Work instructions
Transcribe every entry that follows, word for word, and omit the images.
--- START ---
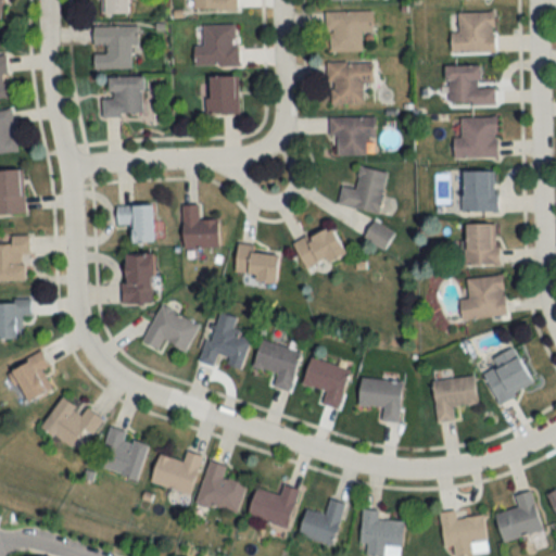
[(130,0),(97,0),(98,14),(130,14),(130,0)]
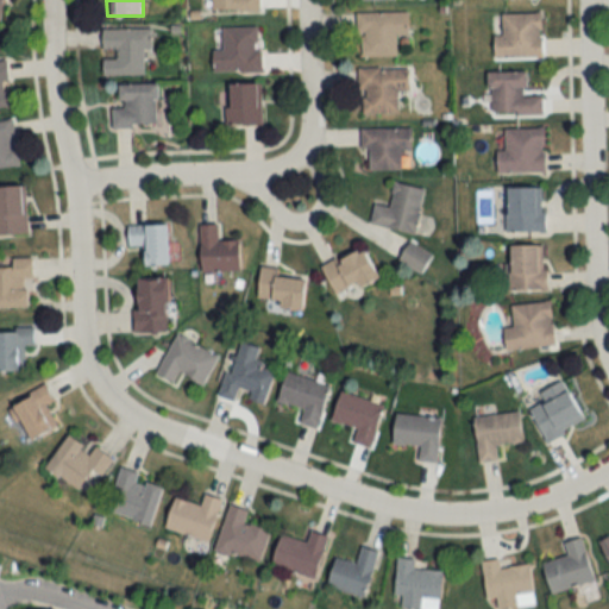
[(211,0),(211,11),(259,10),(258,0),(211,0)]
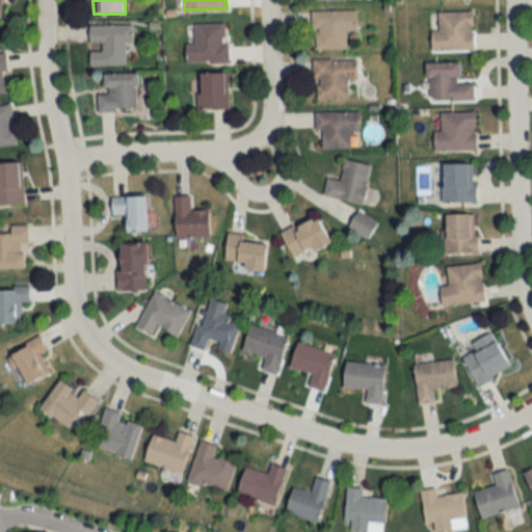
[(356,29),(356,10),(311,10),(312,49),(346,49),(346,29),(356,29)]
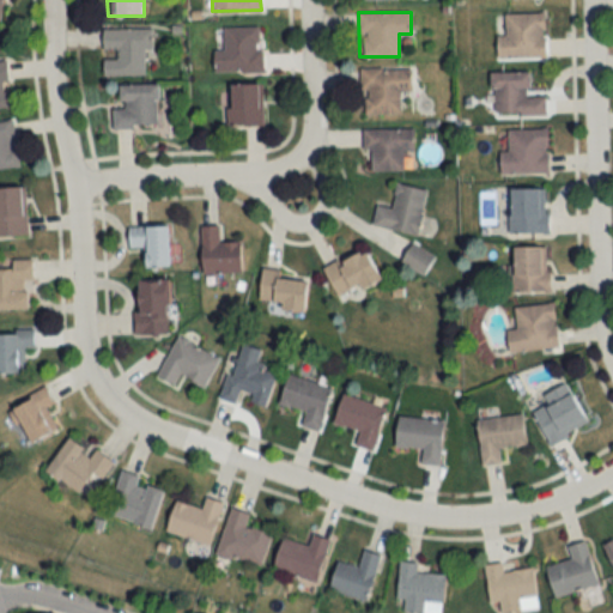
[(545,59),(545,13),(496,13),(496,59),(545,59)]
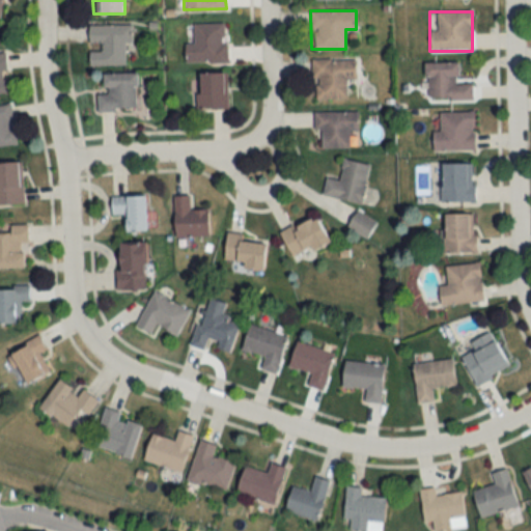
[(193,43),(187,43),(187,63),(227,63),(226,24),(193,24),(193,43)]
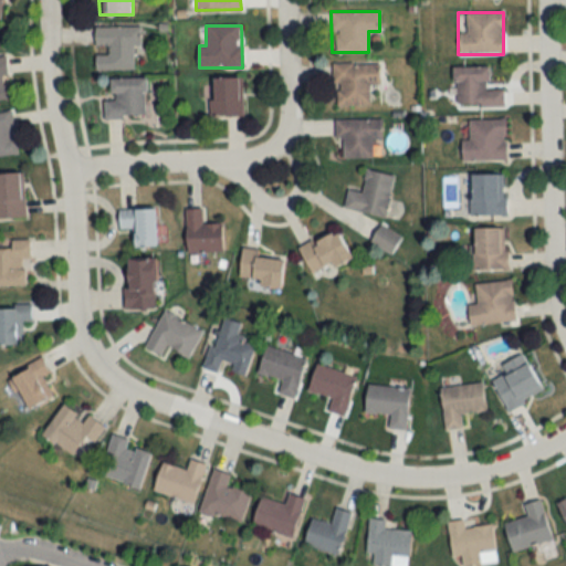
[(140,46),(140,27),(95,28),(95,70),(134,70),(134,46),(140,46)]
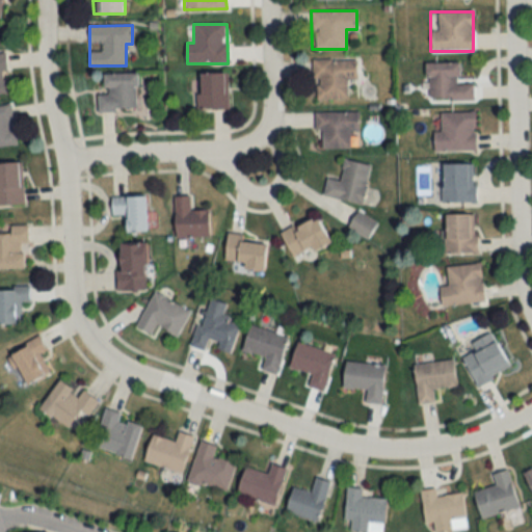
[(356,80),(356,59),(314,59),(314,98),(348,98),(348,80),(356,80)]
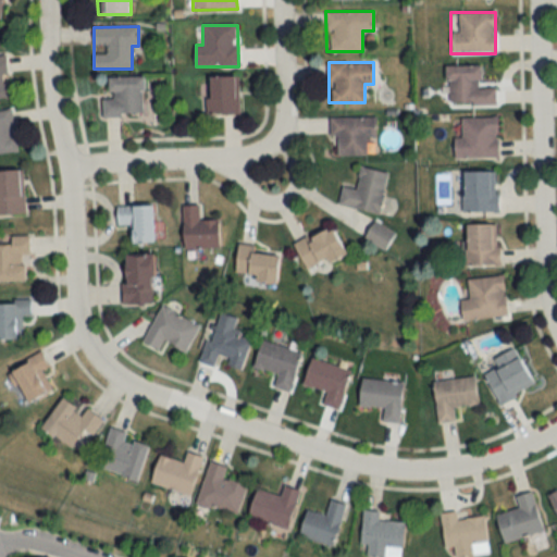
[(447,65),(447,104),(496,104),(495,87),(481,87),(480,65),(447,65)]
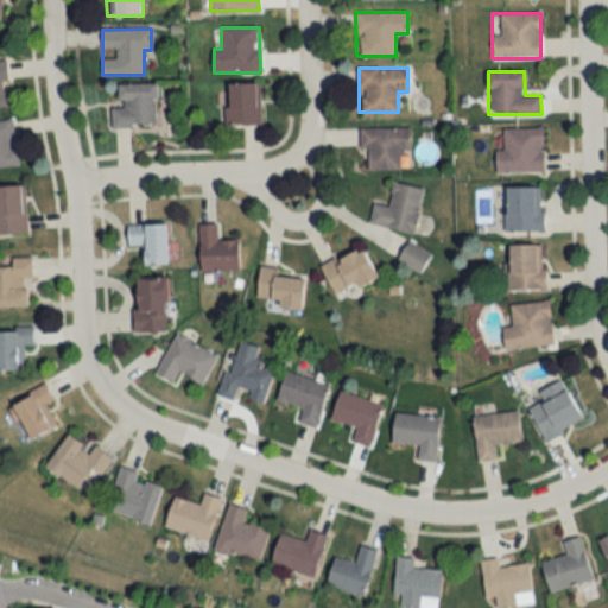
[(260,83),(227,83),(228,125),(260,125),(260,83)]
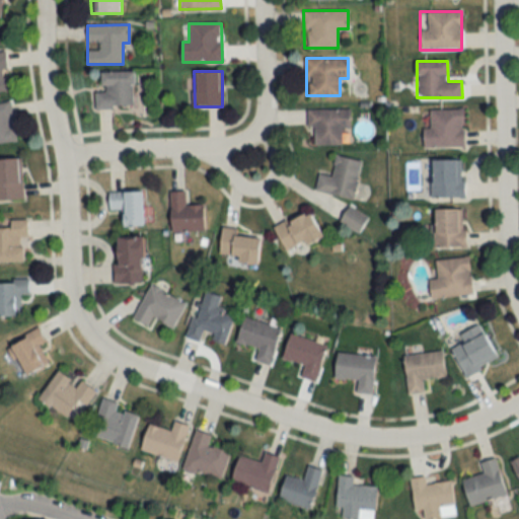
[(101,92),(95,92),(95,108),(133,108),(133,72),(101,72),(101,92)]
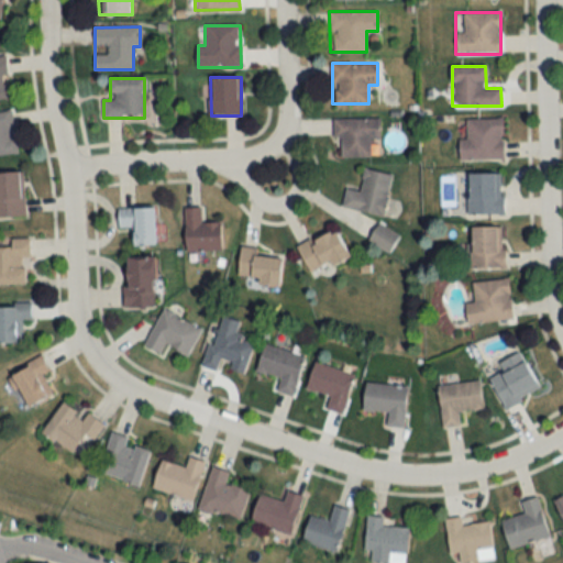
[(0,155),(18,153),(12,111),(0,111),(0,155)]
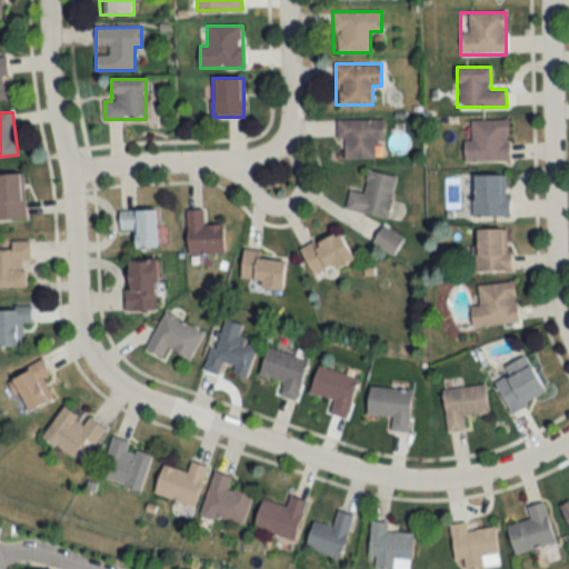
[(383,140),(383,119),(338,119),(338,158),(375,158),(375,140),(383,140)]
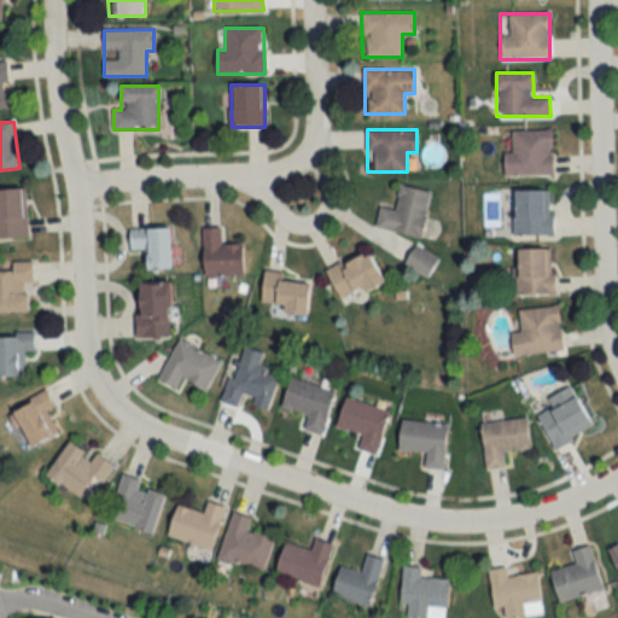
[(552,174),(552,130),(512,130),(512,152),(505,152),(505,174),(552,174)]
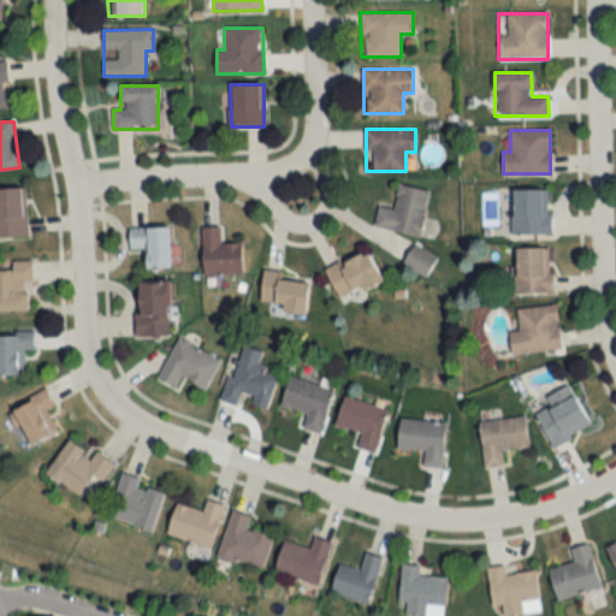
[(378,206),(373,226),(420,236),(428,190),(398,184),(394,208),(378,206)]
--- END ---
Task answer
[(130,0),(97,0),(98,14),(130,14),(130,0)]
[(211,0),(211,11),(259,10),(258,0),(211,0)]
[(356,29),(356,10),(311,10),(312,49),(346,49),(346,29),(356,29)]
[(545,59),(545,13),(496,13),(496,59),(545,59)]
[(193,43),(187,43),(187,63),(227,63),(226,24),(193,24),(193,43)]
[(140,46),(140,27),(95,28),(95,70),(134,70),(134,46),(140,46)]
[(356,80),(356,59),(314,59),(314,98),(348,98),(348,80),(356,80)]
[(447,65),(447,104),(496,104),(495,87),(481,87),(480,65),(447,65)]
[(260,83),(227,83),(228,125),(260,125),(260,83)]
[(101,92),(95,92),(95,108),(133,108),(133,72),(101,72),(101,92)]
[(0,155),(18,153),(12,111),(0,111),(0,155)]
[(383,140),(383,119),(338,119),(338,158),(375,158),(375,140),(383,140)]
[(552,174),(552,130),(512,130),(512,152),(505,152),(505,174),(552,174)]
[(378,206),(373,226),(420,236),(428,190),(398,184),(394,208),(378,206)]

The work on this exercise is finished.